SOURCE DATA -
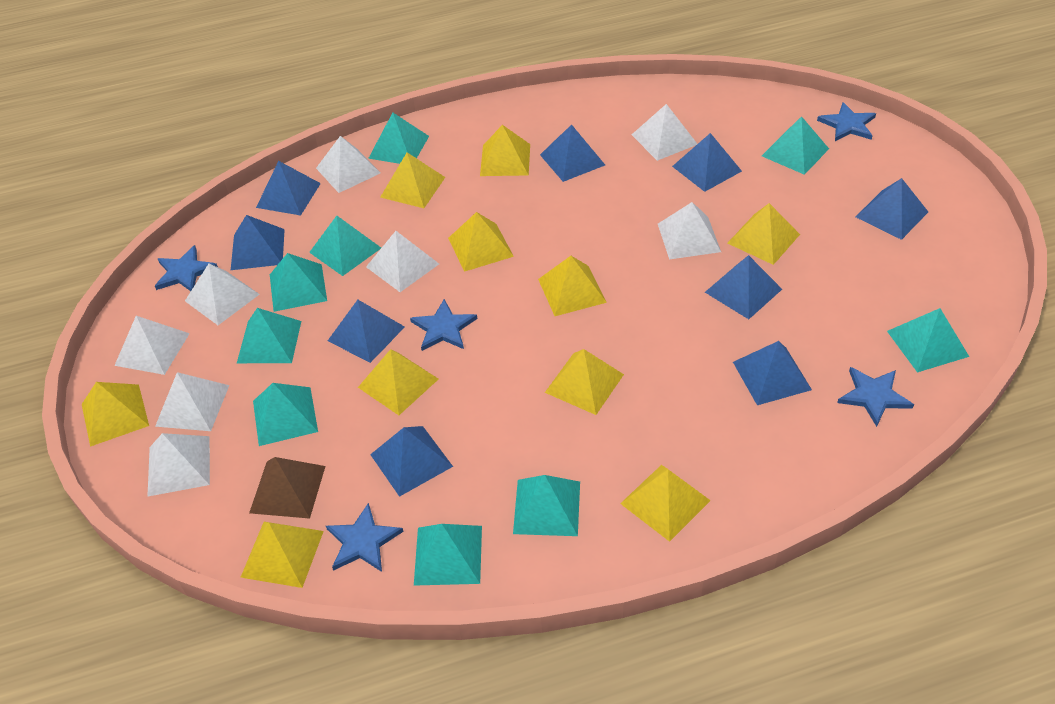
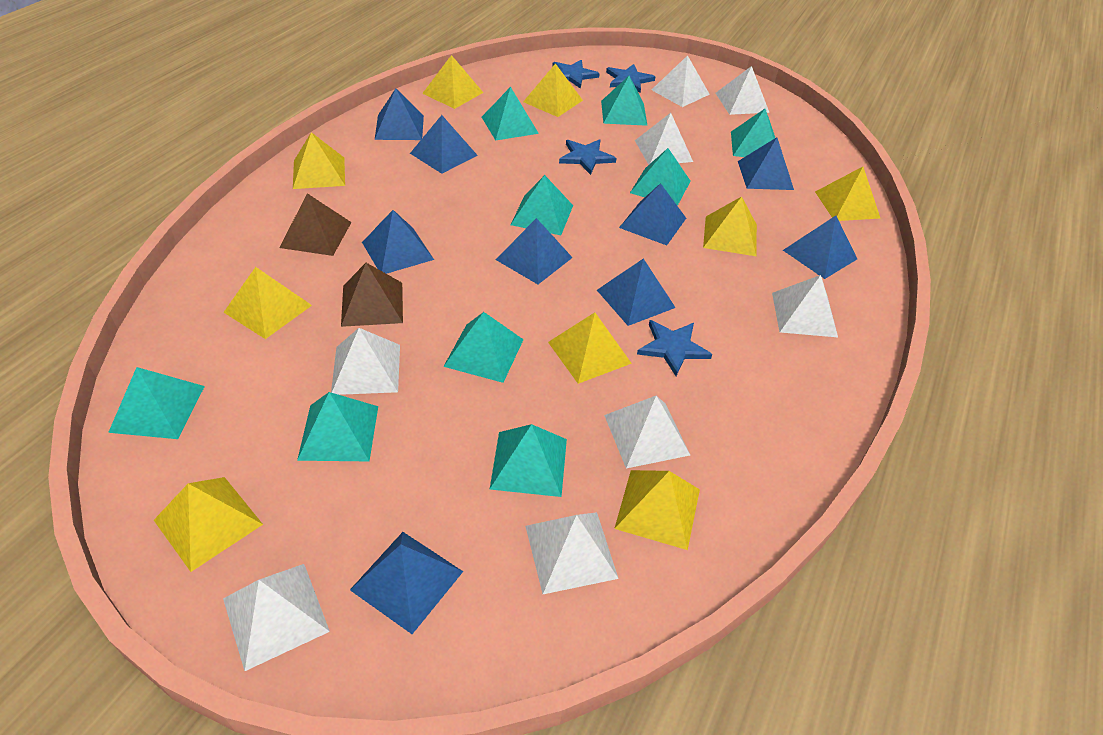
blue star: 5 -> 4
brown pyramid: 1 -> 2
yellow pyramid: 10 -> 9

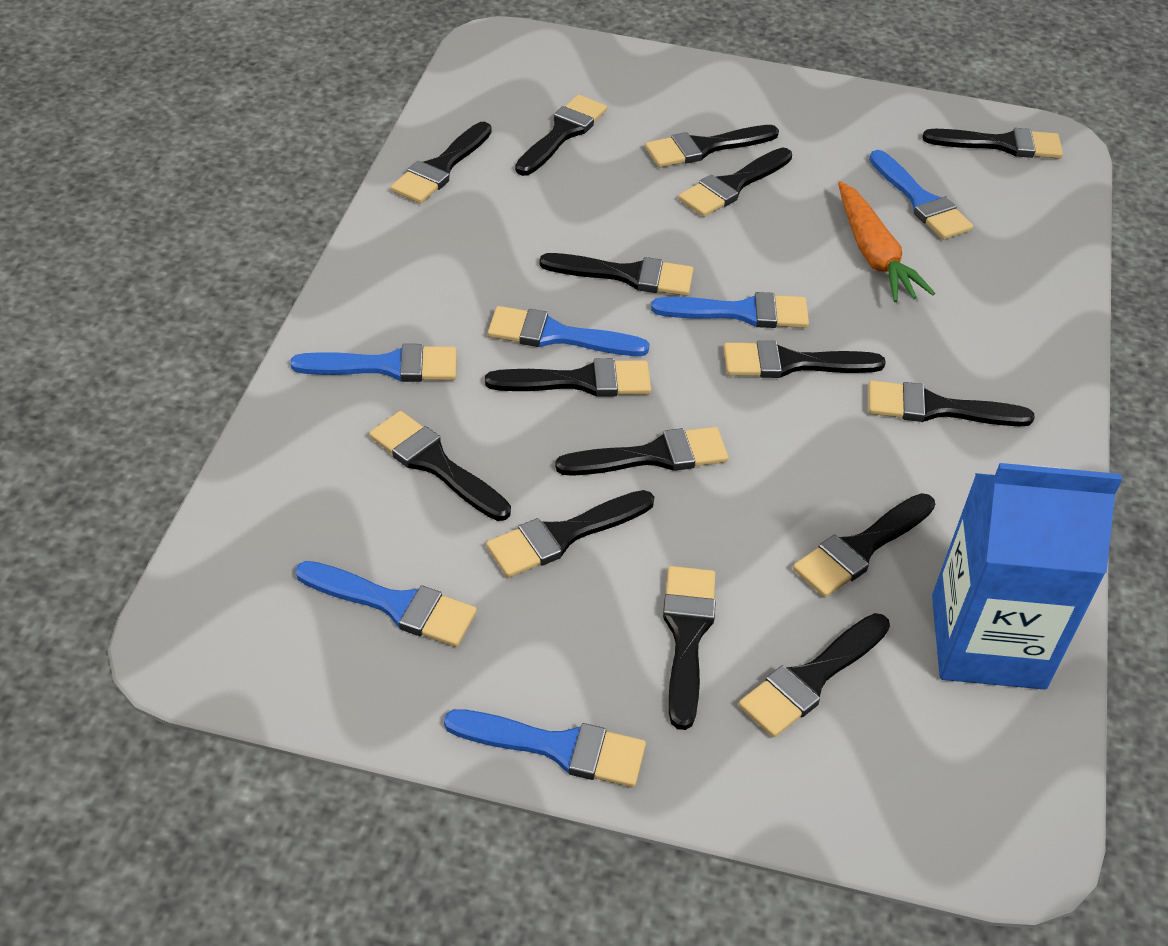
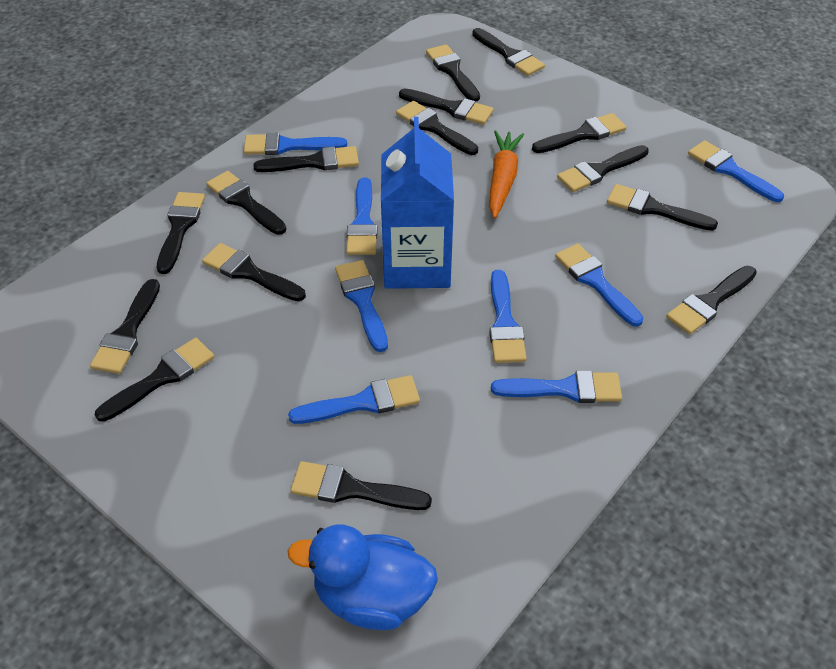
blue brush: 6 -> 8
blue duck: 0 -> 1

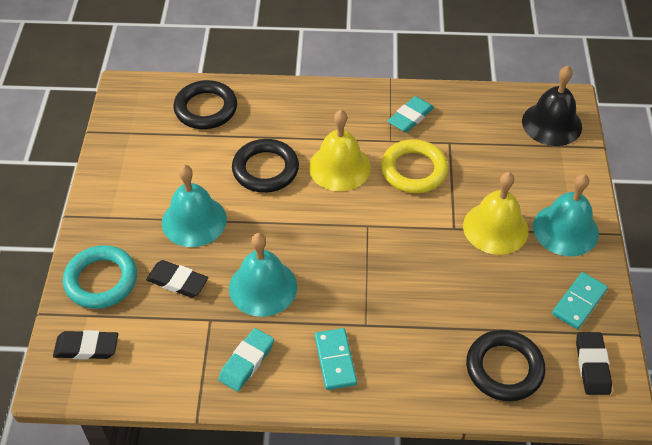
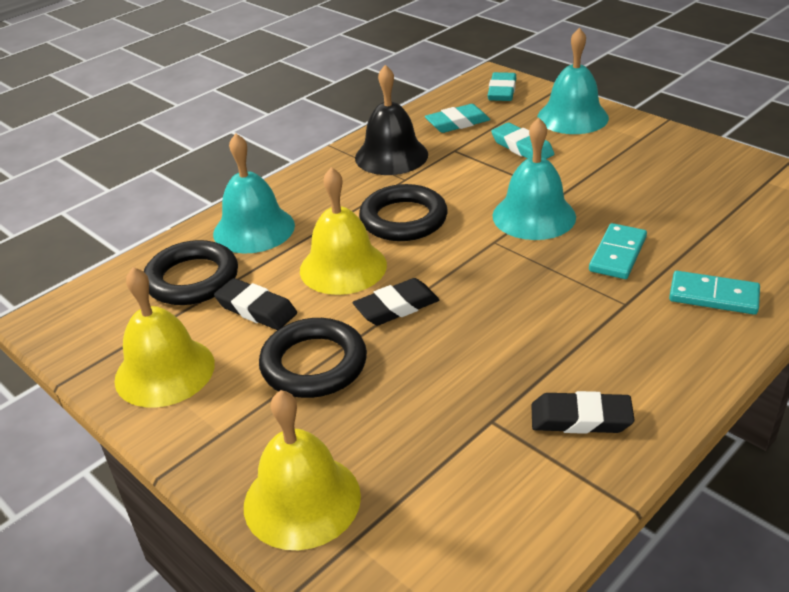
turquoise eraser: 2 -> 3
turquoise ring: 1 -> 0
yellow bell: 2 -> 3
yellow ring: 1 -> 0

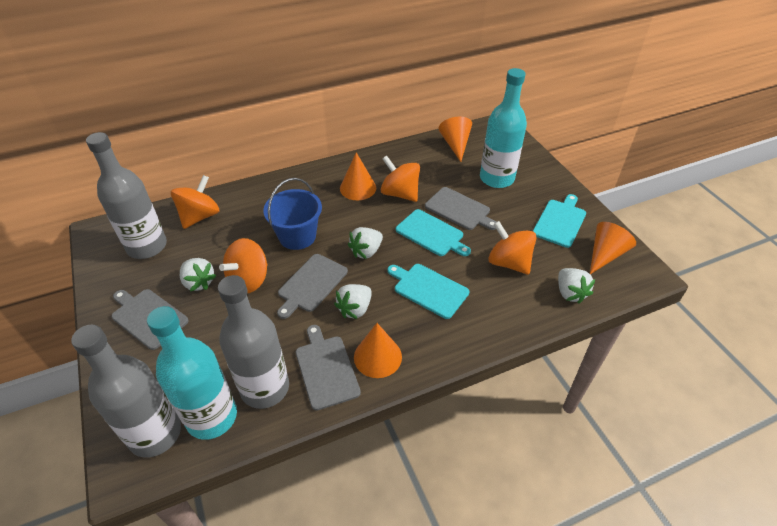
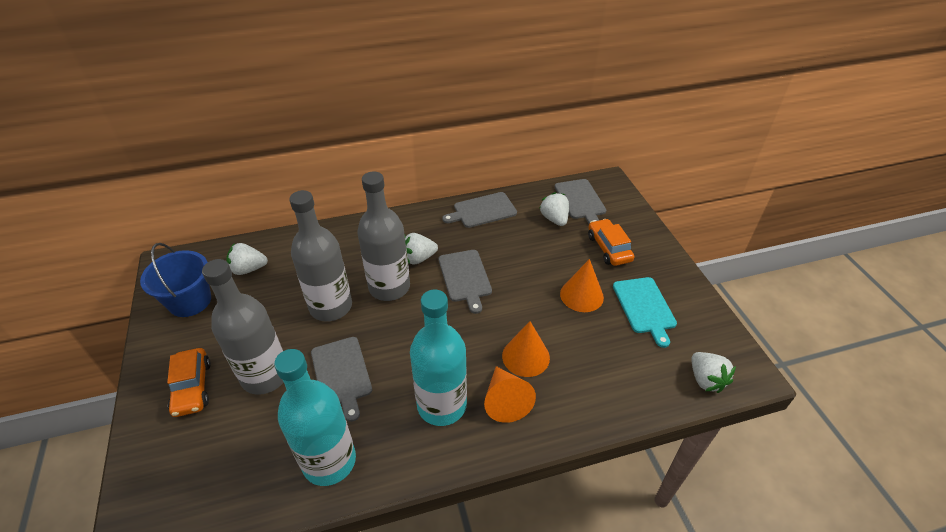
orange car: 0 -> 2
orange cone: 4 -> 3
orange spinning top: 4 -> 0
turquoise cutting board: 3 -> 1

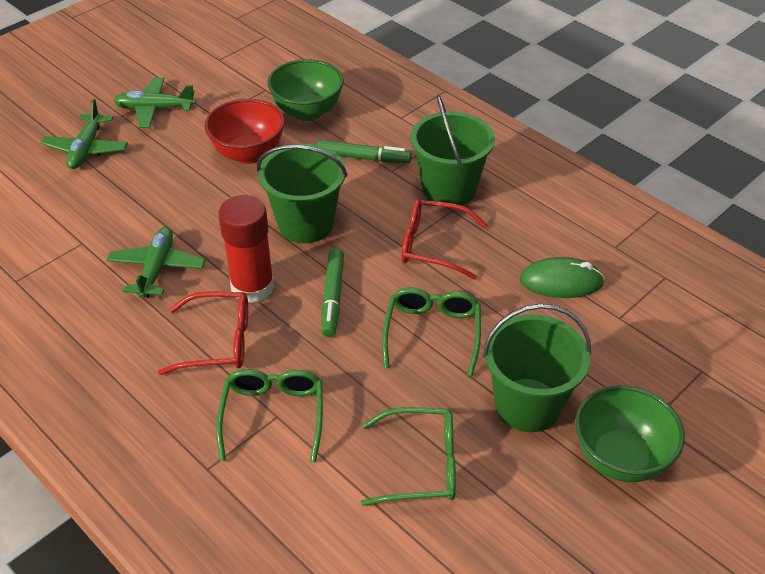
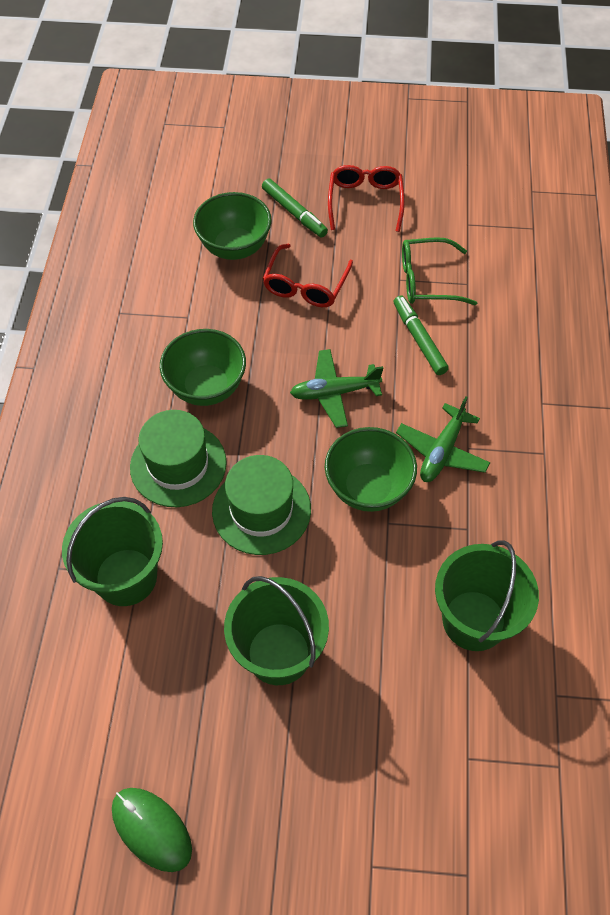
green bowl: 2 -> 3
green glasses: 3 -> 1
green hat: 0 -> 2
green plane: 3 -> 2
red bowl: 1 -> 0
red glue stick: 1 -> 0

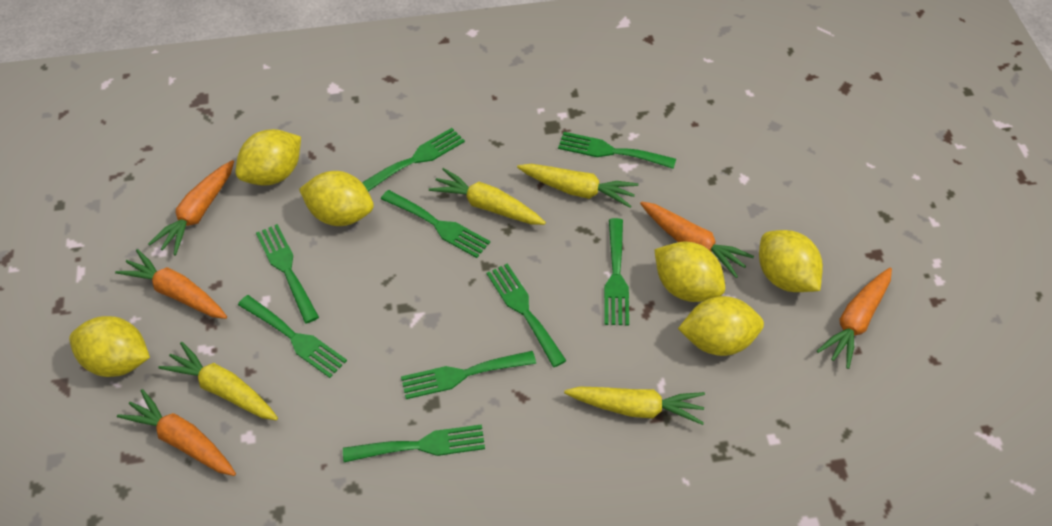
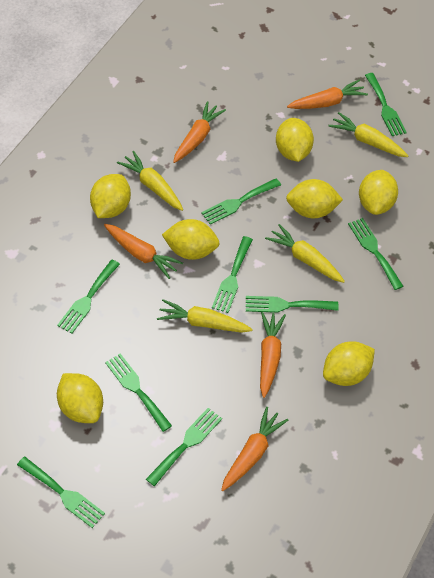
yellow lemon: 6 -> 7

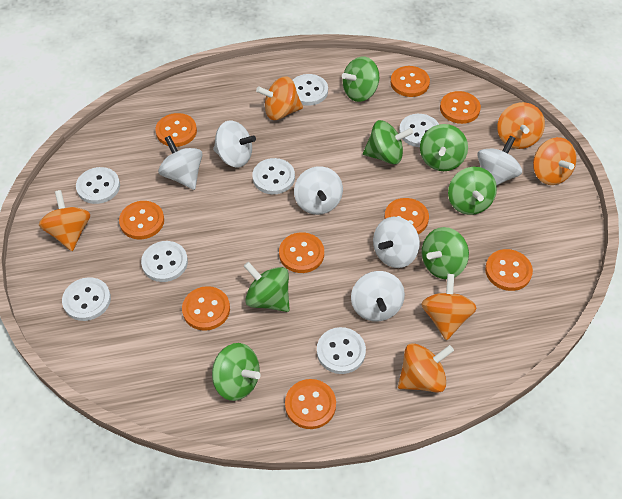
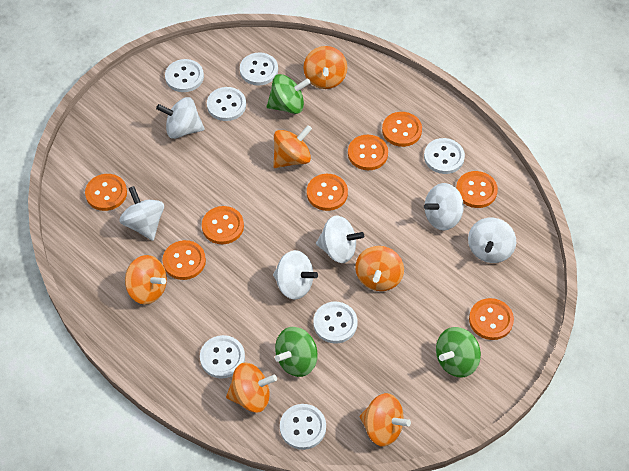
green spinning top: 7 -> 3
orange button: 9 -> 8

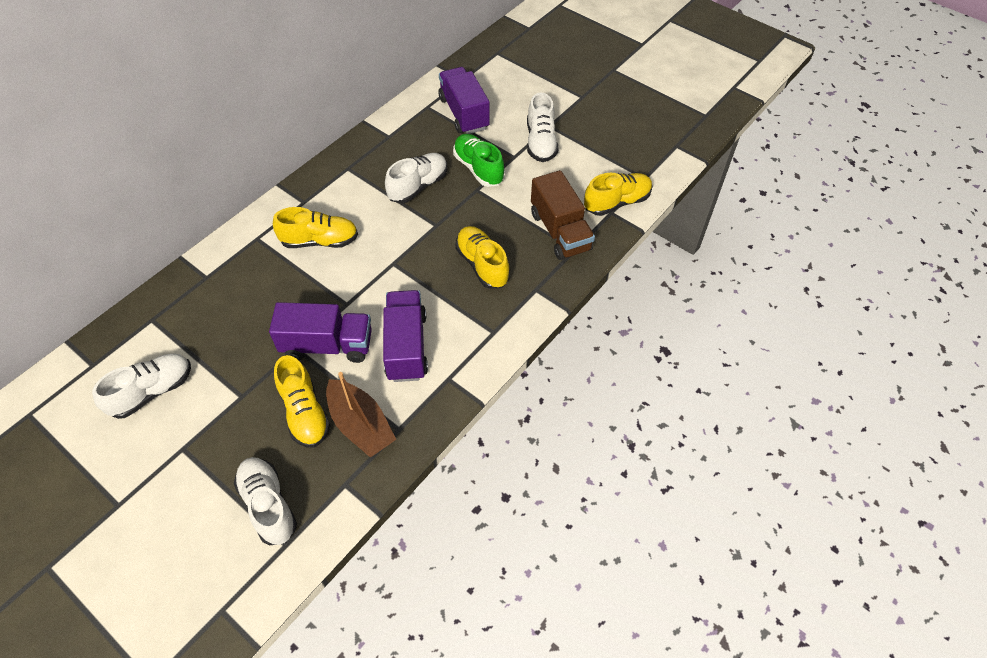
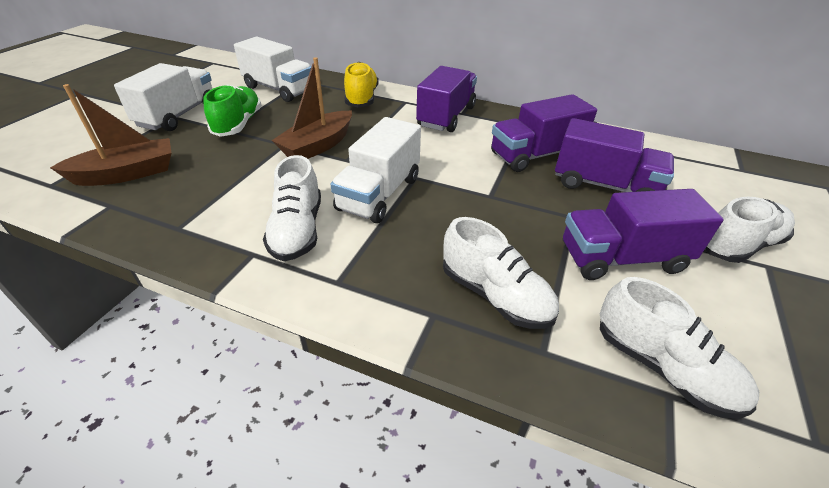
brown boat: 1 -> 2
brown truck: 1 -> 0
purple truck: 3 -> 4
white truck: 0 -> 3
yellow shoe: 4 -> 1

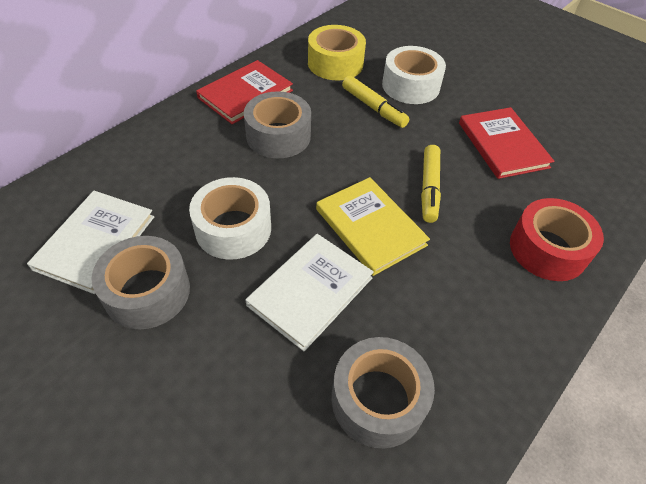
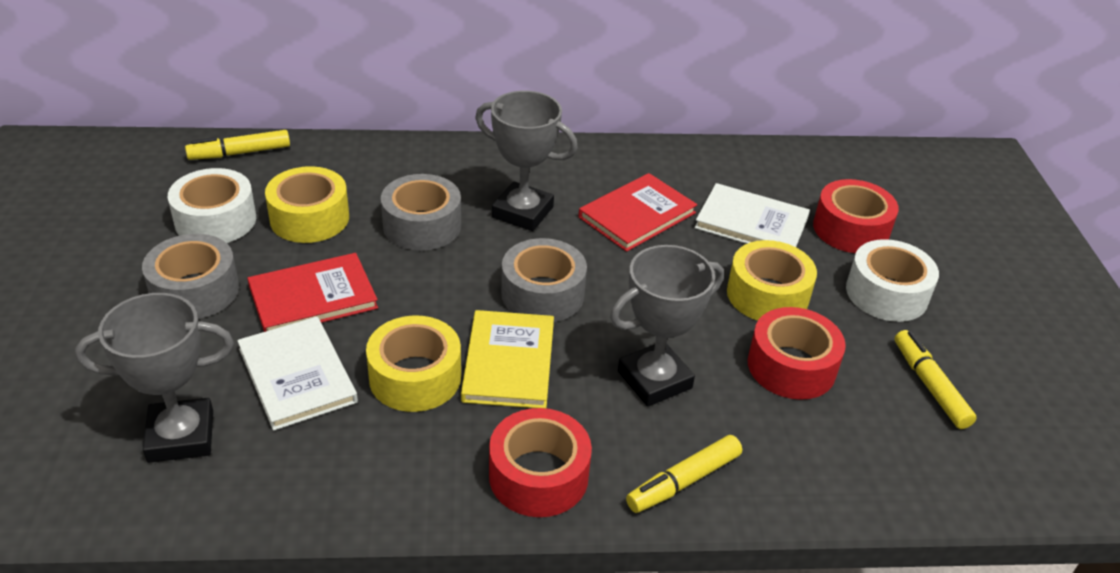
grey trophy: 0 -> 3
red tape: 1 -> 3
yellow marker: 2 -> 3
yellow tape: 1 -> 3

PROBLEM - To complete this exercise, transcribe exactly the lines above from the one that holds "orange cone: 4 -> 3" through the one that holds "yellow lemon: 6 -> 7". Pictures stay out.

ANSWER SECTION -
orange cone: 4 -> 3
orange spinning top: 4 -> 0
turquoise cutting board: 3 -> 1

green bowl: 2 -> 3
green glasses: 3 -> 1
green hat: 0 -> 2
green plane: 3 -> 2
red bowl: 1 -> 0
red glue stick: 1 -> 0

yellow lemon: 6 -> 7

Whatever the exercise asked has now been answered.